_REQUIRED ACTION_:
From first line to last, transcribe the listing exactly and skip any image.

_SUPPLIED ENTRIES_:
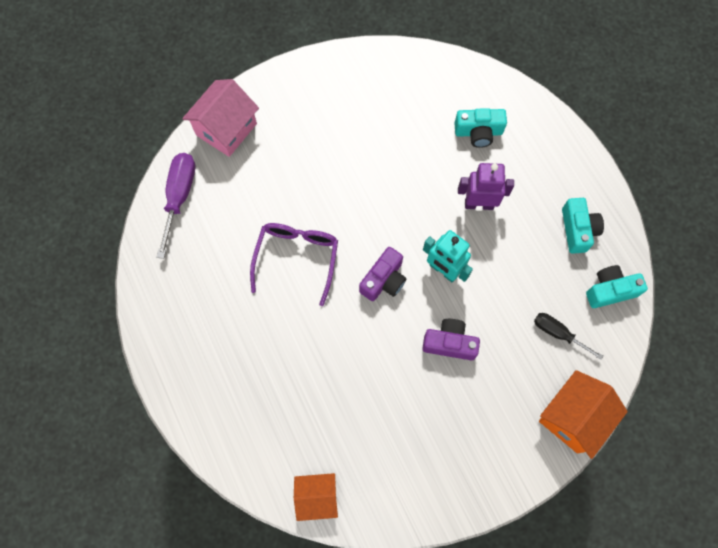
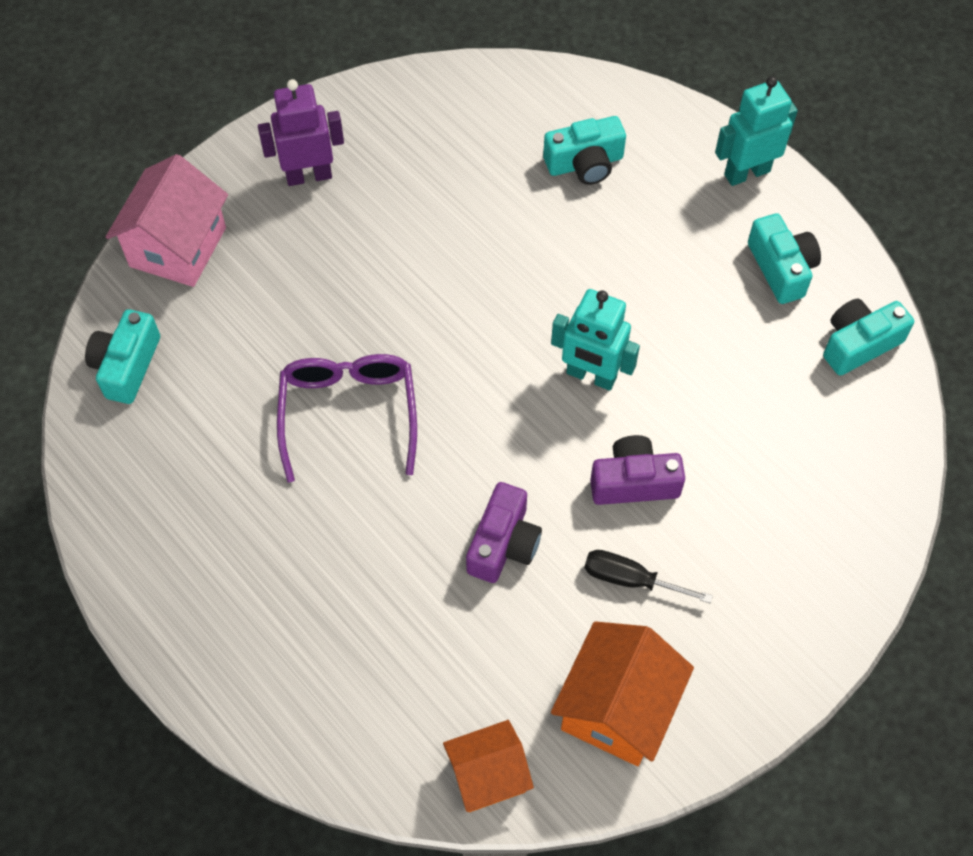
camera: 15 degrees left, 10 degrees down
(179, 197) = (127, 366): purple screwdriver -> turquoise camera
(384, 280) = (500, 413): purple camera -> purple camera (503, 544)
(479, 204) = (617, 266): purple robot -> purple robot (309, 175)
(558, 333) = (799, 426): black screwdriver -> black screwdriver (630, 579)
(573, 417) = (862, 545): orange house -> orange house (617, 708)
(575, 162) = (746, 173): none -> turquoise robot

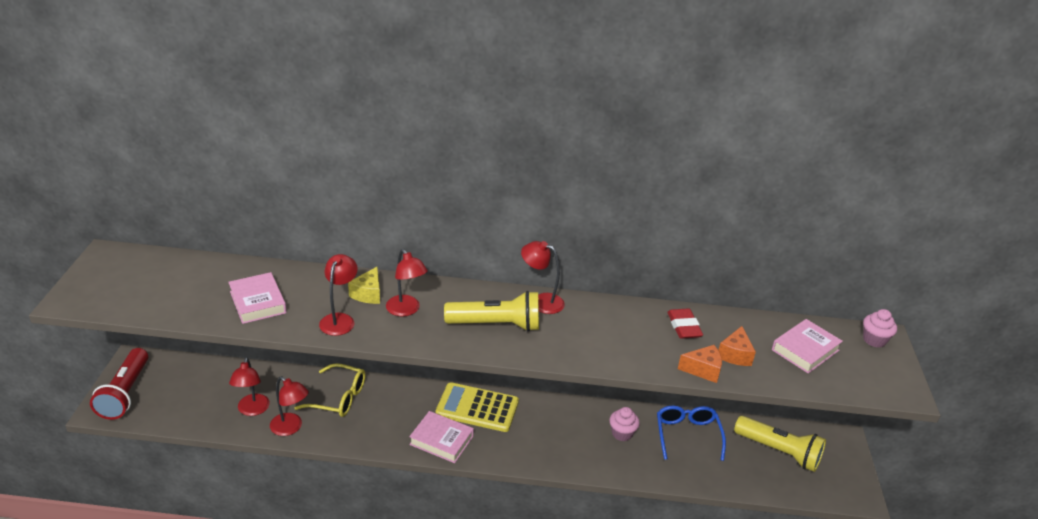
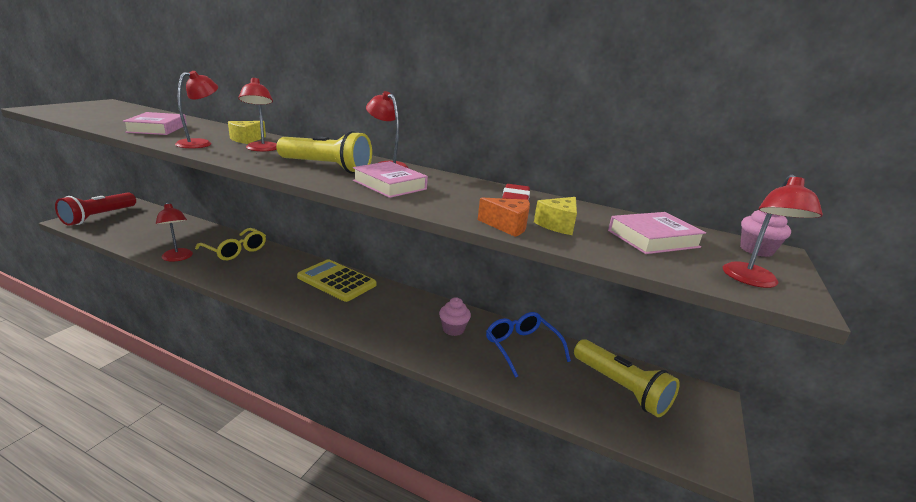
camera: 20 degrees right, 10 degrees down
(252, 410) = (166, 243): red lamp -> red lamp (752, 281)
(441, 440) = (283, 293): pink book -> pink book (389, 185)
(687, 435) = (521, 347): blue glasses -> blue glasses turned 45 degrees counterclockwise
(735, 355) = (558, 225): orange cheese -> yellow cheese

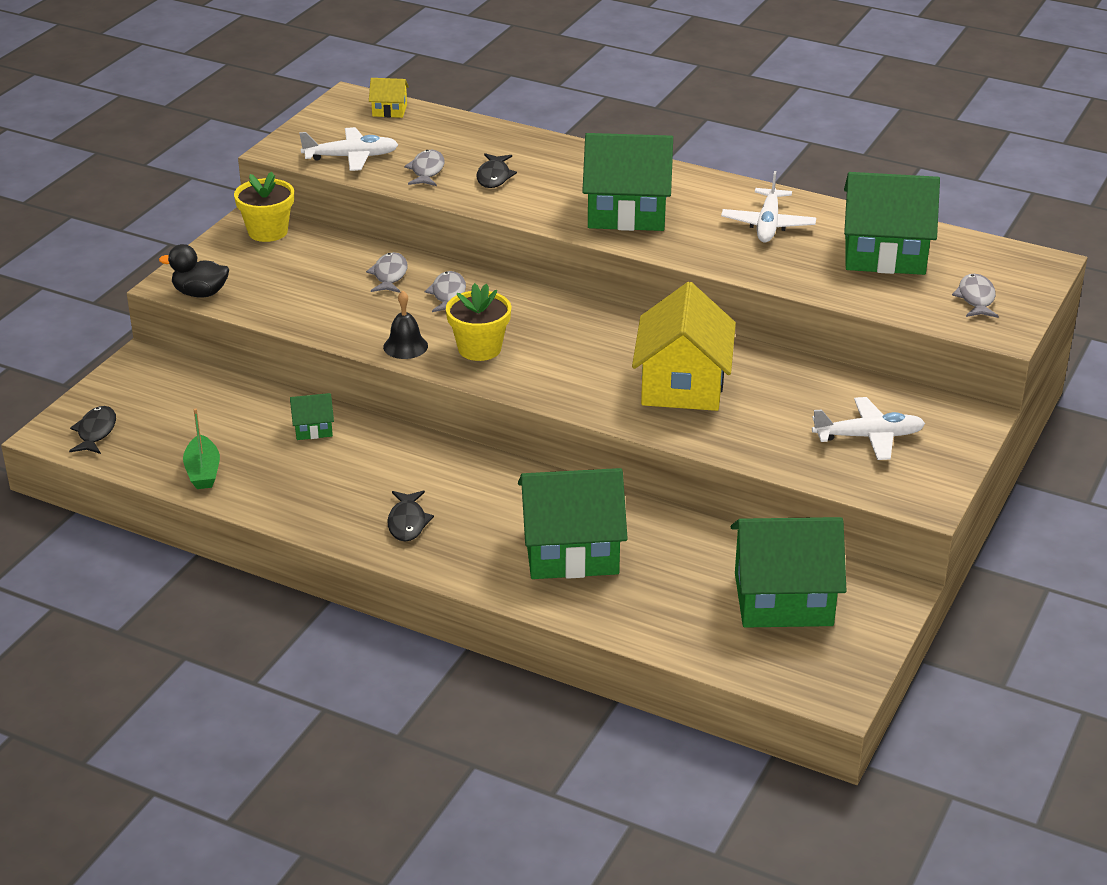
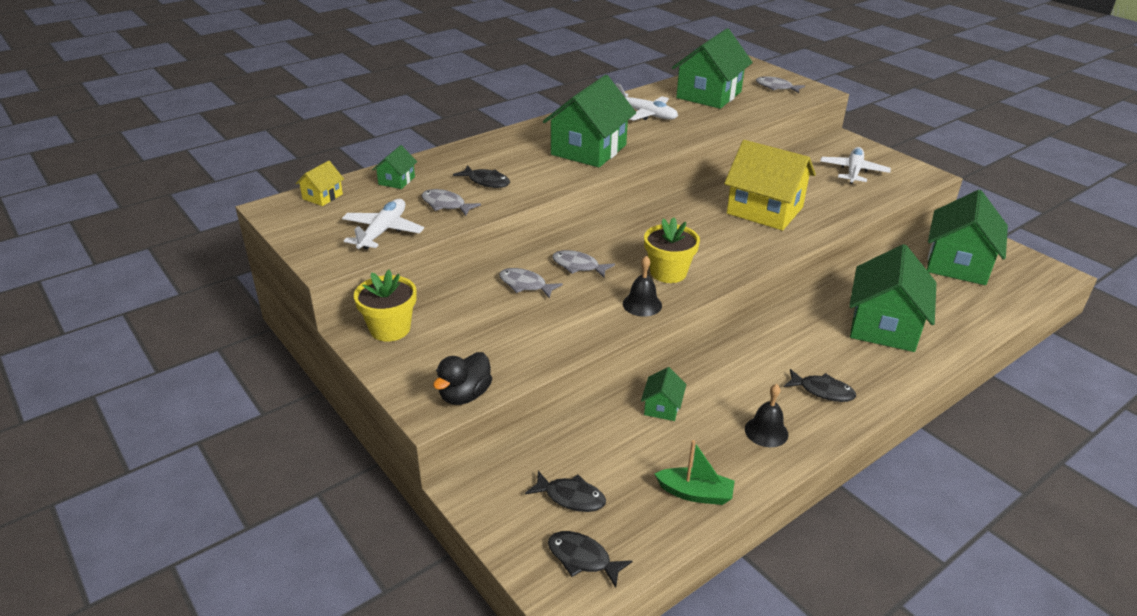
camera: 65 degrees left, 0 degrees up
(161, 409) = (571, 497): none -> black fish
(316, 496) = (766, 431): none -> black bell
(453, 133) = (396, 180): none -> green house

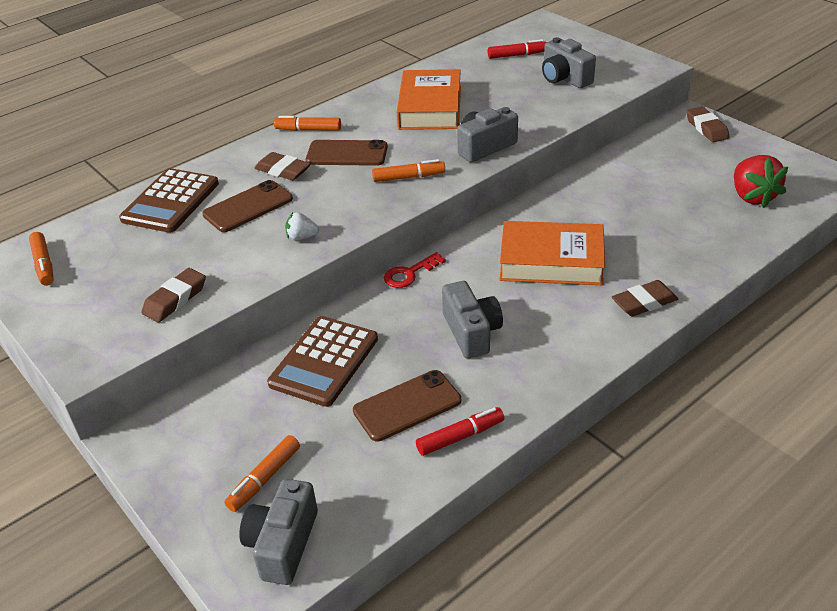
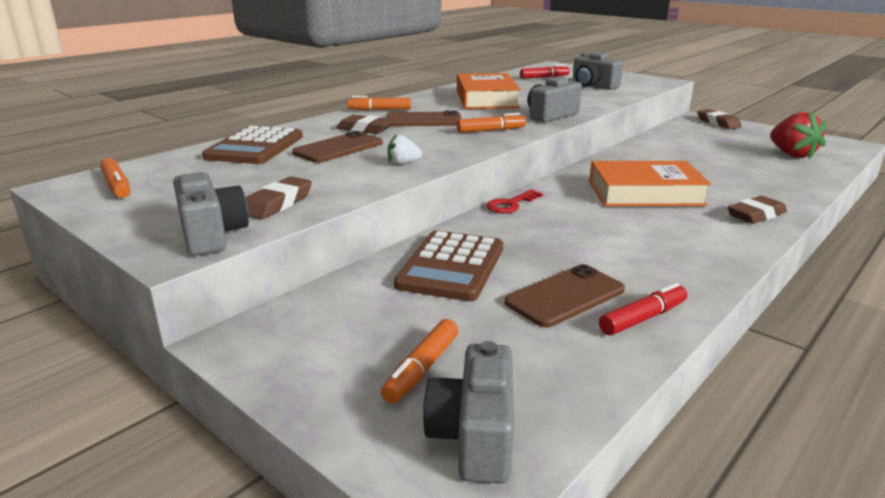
camera: 10 degrees left, 15 degrees down
(471, 332) = (600, 240): grey camera -> grey camera (212, 235)

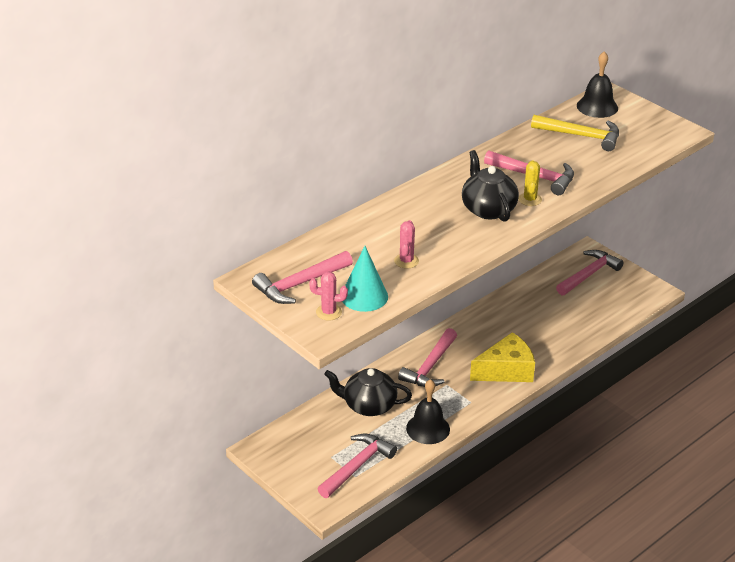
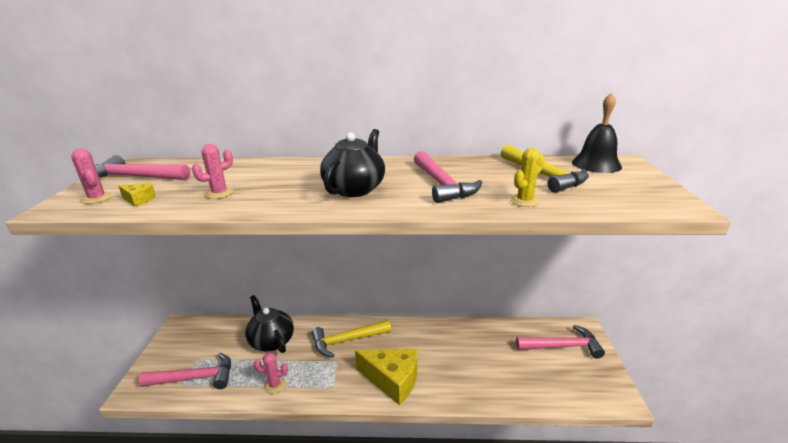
camera: 45 degrees right, 10 degrees down
(364, 296) = (138, 200): turquoise cone -> yellow cheese
(428, 428) = (274, 385): black bell -> pink cactus
(430, 366) = (347, 340): pink hammer -> yellow hammer
(530, 199) = (403, 196): yellow cactus -> yellow cactus (525, 201)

_ANSWER TO THE EXERCISE_:
camera: 15 degrees left, 10 degrees down
(179, 197) = (127, 366): purple screwdriver -> turquoise camera
(384, 280) = (500, 413): purple camera -> purple camera (503, 544)
(479, 204) = (617, 266): purple robot -> purple robot (309, 175)
(558, 333) = (799, 426): black screwdriver -> black screwdriver (630, 579)
(573, 417) = (862, 545): orange house -> orange house (617, 708)
(575, 162) = (746, 173): none -> turquoise robot

camera: 20 degrees right, 10 degrees down
(252, 410) = (166, 243): red lamp -> red lamp (752, 281)
(441, 440) = (283, 293): pink book -> pink book (389, 185)
(687, 435) = (521, 347): blue glasses -> blue glasses turned 45 degrees counterclockwise
(735, 355) = (558, 225): orange cheese -> yellow cheese

camera: 65 degrees left, 0 degrees up
(161, 409) = (571, 497): none -> black fish
(316, 496) = (766, 431): none -> black bell
(453, 133) = (396, 180): none -> green house

camera: 10 degrees left, 15 degrees down
(471, 332) = (600, 240): grey camera -> grey camera (212, 235)

camera: 45 degrees right, 10 degrees down
(364, 296) = (138, 200): turquoise cone -> yellow cheese
(428, 428) = (274, 385): black bell -> pink cactus
(430, 366) = (347, 340): pink hammer -> yellow hammer
(530, 199) = (403, 196): yellow cactus -> yellow cactus (525, 201)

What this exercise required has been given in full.